AIM. Find every line in the data below that contains the word "coordinates", with matching upper and lower case, and copy each of those lines in full.

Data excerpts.
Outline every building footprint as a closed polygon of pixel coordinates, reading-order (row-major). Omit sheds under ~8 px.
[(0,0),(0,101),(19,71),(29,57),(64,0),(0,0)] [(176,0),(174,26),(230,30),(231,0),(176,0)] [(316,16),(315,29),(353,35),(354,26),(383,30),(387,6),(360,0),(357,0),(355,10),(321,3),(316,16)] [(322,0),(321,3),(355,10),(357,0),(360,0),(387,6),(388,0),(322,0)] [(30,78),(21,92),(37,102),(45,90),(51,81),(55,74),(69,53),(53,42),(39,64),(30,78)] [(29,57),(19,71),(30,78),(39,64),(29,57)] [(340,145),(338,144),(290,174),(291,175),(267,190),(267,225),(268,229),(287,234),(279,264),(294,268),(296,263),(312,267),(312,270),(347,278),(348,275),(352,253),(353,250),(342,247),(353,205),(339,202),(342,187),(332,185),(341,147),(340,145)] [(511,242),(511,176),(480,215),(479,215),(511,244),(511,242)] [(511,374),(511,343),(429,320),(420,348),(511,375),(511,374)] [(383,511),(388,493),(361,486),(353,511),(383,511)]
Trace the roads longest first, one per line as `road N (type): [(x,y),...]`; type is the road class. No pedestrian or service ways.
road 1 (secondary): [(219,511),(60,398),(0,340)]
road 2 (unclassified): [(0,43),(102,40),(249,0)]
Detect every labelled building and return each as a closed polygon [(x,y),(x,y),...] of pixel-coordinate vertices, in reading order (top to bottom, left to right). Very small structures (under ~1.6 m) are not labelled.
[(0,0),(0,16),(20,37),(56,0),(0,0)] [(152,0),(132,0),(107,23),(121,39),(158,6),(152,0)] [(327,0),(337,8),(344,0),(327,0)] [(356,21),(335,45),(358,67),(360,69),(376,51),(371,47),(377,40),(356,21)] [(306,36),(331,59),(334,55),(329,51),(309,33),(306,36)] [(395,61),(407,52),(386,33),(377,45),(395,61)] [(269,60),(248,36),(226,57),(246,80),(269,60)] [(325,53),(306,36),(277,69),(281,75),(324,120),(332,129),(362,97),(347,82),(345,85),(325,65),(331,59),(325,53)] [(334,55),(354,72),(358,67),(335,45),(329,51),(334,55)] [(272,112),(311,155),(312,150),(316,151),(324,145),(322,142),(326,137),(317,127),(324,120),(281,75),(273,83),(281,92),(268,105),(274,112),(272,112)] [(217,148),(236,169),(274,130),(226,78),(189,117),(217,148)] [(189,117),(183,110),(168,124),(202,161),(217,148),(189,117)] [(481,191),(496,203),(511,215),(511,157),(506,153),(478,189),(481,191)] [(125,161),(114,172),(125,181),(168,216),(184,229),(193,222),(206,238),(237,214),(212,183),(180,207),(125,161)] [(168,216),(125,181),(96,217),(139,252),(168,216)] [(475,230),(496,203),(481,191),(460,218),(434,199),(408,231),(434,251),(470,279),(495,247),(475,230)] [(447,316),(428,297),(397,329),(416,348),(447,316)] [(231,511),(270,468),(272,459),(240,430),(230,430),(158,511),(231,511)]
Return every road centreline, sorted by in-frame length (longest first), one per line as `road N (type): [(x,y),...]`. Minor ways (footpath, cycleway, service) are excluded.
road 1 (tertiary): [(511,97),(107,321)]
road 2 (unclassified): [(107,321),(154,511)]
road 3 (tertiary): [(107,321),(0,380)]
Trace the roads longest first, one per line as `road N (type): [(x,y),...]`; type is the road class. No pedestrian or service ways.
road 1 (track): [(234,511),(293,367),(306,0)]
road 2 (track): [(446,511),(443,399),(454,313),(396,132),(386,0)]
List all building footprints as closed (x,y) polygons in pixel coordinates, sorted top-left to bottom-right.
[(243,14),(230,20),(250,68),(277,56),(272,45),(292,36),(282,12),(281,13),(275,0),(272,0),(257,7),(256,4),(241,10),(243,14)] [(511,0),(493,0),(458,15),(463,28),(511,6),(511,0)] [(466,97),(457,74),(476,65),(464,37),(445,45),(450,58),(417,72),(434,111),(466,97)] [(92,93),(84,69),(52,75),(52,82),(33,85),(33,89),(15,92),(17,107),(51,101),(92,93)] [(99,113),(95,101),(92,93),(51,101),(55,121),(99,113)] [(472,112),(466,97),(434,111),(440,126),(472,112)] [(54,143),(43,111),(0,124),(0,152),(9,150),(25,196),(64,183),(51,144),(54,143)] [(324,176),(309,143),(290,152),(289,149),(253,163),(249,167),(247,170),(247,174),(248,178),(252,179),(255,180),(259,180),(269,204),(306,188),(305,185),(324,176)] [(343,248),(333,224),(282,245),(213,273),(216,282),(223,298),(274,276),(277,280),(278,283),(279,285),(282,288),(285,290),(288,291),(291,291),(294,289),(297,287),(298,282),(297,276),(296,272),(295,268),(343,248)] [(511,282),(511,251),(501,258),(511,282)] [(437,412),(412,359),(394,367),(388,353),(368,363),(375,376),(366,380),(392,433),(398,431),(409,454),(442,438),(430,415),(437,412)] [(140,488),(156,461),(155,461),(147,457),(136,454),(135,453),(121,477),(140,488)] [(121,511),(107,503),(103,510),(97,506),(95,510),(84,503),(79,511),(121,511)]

EXPECTED OUTPUT.
Outline every building footprint as a closed polygon of pixel coordinates, reading-order (row-major). Omit sheds under ~8 px.
List all building footprints as closed (x,y) polygons in pixel coordinates, sorted top-left to bottom-right.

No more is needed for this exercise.